**WORK TO COMPLETE:** Your answer should repeat exactly the line containing "(430, 281) = (398, 359): orange" and all lines after it through the end of the material below, with no other text.

**MATERIAL SUPPLIED:**
********************

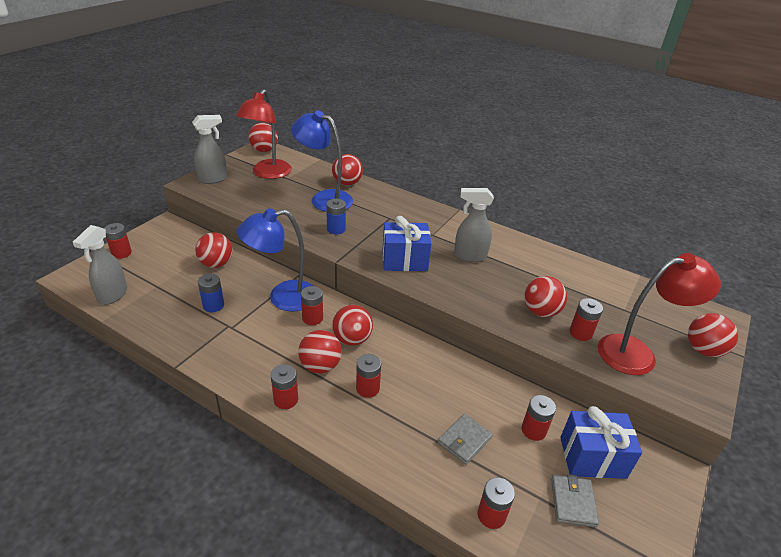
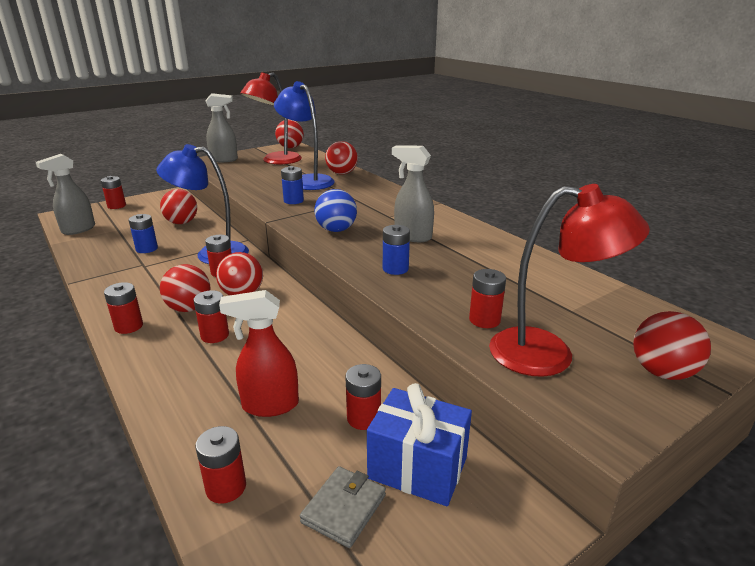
camera: 25 degrees right, 10 degrees down
(404, 260) = (336, 230): blue gift -> blue ball
(464, 440) = (269, 405): grey wallet -> red spray bottle
(485, 295) = (395, 269): none -> blue battery
(540, 311) = (450, 292): red ball -> none

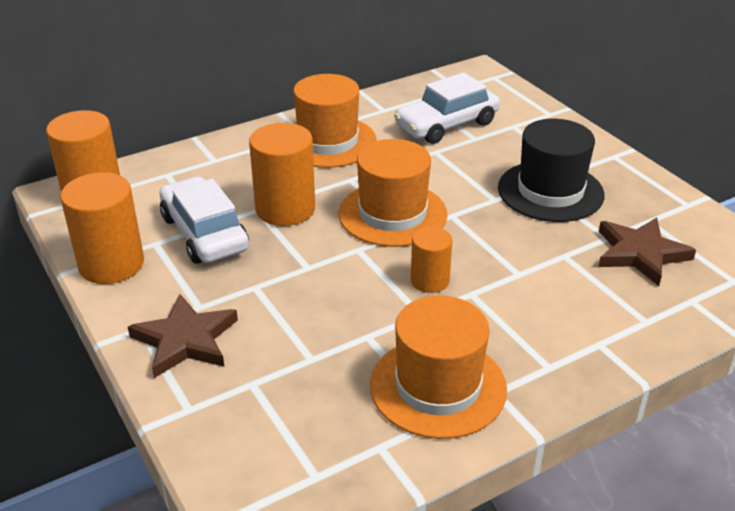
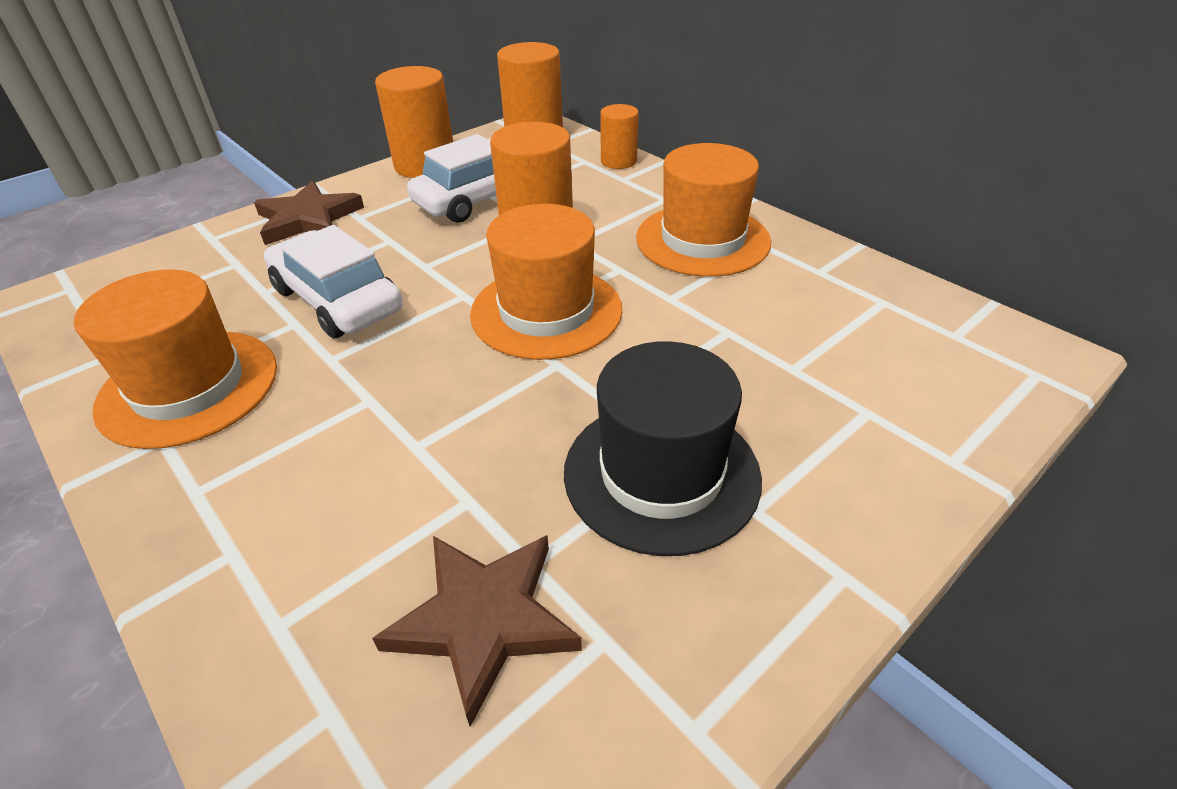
camera: 80 degrees right, 5 degrees up
(430, 281) = (398, 359): orange cylinder -> orange cylinder (618, 161)
(446, 125) = (816, 334): white car -> white car (338, 300)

********************

**YOUR SOLUTION:**
(430, 281) = (398, 359): orange cylinder -> orange cylinder (618, 161)
(446, 125) = (816, 334): white car -> white car (338, 300)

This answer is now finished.